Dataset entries
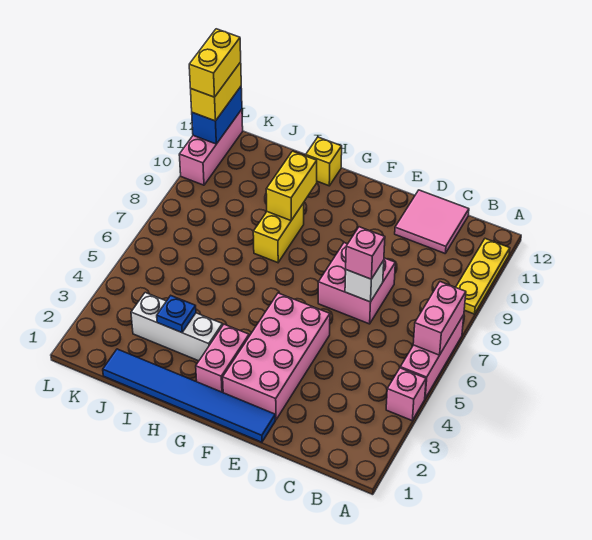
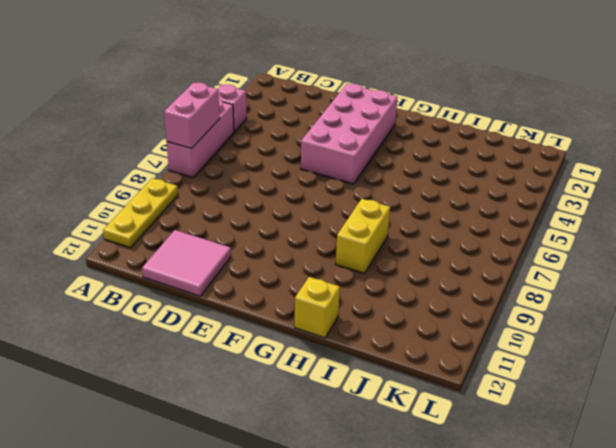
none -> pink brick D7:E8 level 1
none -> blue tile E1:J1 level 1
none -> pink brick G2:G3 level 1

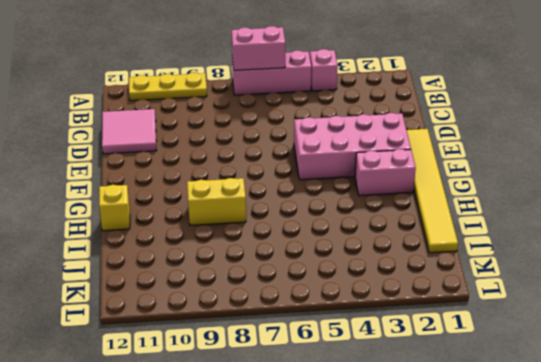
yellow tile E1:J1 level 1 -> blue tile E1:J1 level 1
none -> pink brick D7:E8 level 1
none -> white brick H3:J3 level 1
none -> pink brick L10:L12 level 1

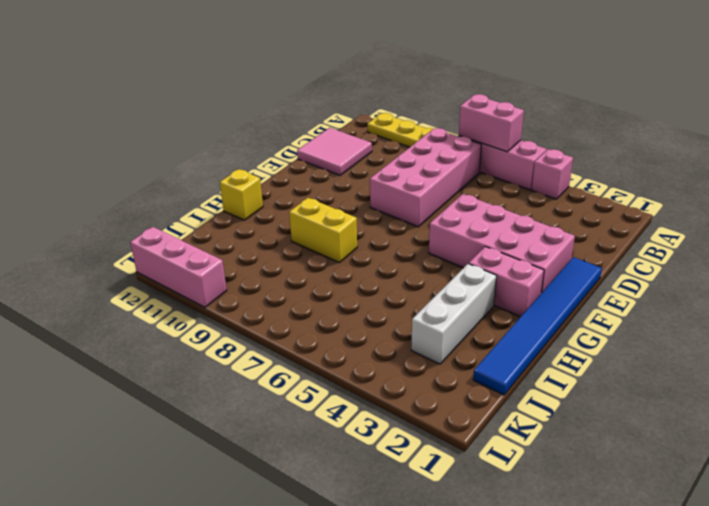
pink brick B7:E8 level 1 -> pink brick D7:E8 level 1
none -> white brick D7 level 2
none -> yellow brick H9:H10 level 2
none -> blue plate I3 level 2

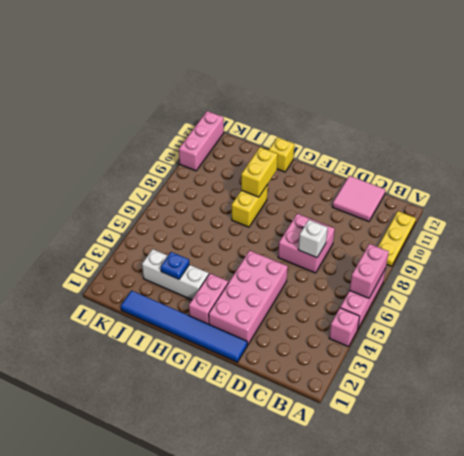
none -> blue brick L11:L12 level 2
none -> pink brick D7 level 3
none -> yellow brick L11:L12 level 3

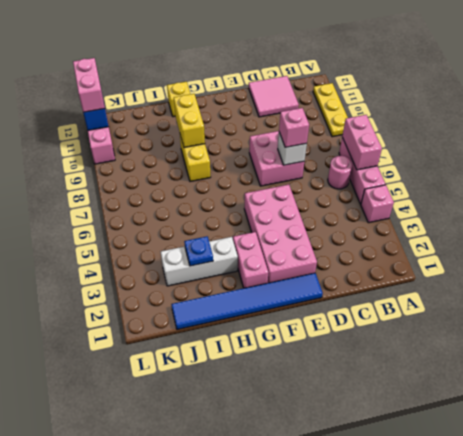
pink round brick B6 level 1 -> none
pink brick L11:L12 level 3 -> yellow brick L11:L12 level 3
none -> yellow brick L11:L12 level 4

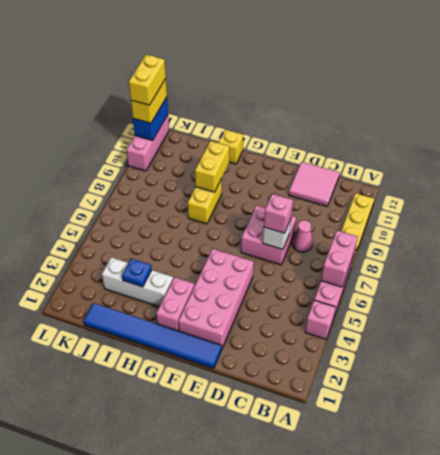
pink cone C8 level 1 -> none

→ PROBLEM STATEMENT:
Please give back every line above exactly as it stands, without pictures.

→ EXPECTED ANSWER:
none -> pink brick D7:E8 level 1
none -> blue tile E1:J1 level 1
none -> pink brick G2:G3 level 1

yellow tile E1:J1 level 1 -> blue tile E1:J1 level 1
none -> pink brick D7:E8 level 1
none -> white brick H3:J3 level 1
none -> pink brick L10:L12 level 1

pink brick B7:E8 level 1 -> pink brick D7:E8 level 1
none -> white brick D7 level 2
none -> yellow brick H9:H10 level 2
none -> blue plate I3 level 2

none -> blue brick L11:L12 level 2
none -> pink brick D7 level 3
none -> yellow brick L11:L12 level 3

pink round brick B6 level 1 -> none
pink brick L11:L12 level 3 -> yellow brick L11:L12 level 3
none -> yellow brick L11:L12 level 4

pink cone C8 level 1 -> none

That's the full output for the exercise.